### Goal of the exercise:
State the number of lines below in which the word "pink" appears. Nothing else belongs in the answer.

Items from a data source
..........

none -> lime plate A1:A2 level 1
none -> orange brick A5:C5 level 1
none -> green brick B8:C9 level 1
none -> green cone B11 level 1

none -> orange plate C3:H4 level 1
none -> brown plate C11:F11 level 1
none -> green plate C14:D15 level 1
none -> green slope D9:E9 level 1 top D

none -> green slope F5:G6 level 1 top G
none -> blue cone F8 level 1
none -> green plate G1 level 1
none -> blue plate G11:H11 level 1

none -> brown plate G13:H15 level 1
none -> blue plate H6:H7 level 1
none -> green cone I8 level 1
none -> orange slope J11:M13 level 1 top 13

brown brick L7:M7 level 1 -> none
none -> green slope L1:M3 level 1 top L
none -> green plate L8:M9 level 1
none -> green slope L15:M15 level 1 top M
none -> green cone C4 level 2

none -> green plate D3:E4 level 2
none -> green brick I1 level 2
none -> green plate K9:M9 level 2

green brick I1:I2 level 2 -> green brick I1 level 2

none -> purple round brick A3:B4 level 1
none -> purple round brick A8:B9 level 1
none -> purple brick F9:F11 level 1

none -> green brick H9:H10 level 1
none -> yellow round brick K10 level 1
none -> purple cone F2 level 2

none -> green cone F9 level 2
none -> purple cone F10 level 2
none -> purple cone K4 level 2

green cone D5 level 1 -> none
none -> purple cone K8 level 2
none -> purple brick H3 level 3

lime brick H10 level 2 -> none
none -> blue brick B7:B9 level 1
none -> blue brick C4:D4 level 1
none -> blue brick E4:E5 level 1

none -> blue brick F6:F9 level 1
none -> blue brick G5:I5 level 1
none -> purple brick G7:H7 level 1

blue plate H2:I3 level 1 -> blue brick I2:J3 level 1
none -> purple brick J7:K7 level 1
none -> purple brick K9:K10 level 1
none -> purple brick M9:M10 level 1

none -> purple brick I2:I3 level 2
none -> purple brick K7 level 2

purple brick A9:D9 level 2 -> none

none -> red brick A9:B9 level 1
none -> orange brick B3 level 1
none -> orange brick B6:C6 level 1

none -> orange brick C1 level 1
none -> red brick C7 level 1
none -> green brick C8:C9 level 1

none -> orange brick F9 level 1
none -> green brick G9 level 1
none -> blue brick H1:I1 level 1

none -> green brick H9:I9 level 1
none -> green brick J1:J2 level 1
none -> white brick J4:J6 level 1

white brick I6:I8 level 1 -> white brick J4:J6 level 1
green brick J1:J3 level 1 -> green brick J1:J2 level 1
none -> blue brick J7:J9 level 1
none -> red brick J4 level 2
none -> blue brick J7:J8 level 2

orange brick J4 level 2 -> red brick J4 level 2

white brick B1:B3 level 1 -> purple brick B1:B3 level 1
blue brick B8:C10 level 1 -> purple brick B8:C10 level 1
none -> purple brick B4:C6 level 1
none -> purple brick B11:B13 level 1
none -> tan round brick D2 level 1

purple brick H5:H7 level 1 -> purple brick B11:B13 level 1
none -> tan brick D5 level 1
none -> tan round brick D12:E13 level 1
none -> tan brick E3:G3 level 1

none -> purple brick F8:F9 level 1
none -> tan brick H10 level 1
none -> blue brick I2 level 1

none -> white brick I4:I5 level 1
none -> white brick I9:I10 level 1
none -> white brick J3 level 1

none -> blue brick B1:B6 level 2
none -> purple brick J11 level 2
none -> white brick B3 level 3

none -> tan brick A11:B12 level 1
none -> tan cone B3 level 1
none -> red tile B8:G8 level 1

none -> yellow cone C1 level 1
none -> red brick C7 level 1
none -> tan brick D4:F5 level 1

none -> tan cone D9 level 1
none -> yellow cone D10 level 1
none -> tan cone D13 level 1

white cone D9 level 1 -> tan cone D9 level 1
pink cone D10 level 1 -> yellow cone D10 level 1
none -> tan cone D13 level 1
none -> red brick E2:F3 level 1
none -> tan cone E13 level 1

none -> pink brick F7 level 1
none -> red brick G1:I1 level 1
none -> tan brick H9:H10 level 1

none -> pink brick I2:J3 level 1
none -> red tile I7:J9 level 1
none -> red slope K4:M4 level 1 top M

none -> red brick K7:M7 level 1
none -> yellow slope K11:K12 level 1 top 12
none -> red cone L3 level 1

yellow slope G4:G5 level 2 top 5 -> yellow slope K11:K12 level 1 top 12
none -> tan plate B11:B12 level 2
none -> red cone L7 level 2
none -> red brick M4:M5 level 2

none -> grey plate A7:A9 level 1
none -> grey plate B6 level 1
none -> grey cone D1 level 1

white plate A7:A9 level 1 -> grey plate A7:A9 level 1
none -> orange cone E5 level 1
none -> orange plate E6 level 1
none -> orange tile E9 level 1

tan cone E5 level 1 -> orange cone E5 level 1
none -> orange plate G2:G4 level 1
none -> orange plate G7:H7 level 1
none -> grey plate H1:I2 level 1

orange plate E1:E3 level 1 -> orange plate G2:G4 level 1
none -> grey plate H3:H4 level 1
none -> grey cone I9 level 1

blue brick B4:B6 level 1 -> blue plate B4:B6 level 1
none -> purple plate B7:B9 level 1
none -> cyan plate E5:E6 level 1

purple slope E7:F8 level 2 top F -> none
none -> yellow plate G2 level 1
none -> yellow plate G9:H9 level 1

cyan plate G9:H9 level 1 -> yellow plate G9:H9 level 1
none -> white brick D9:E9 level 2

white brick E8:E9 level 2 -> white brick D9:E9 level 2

..........

### Exercise response:
3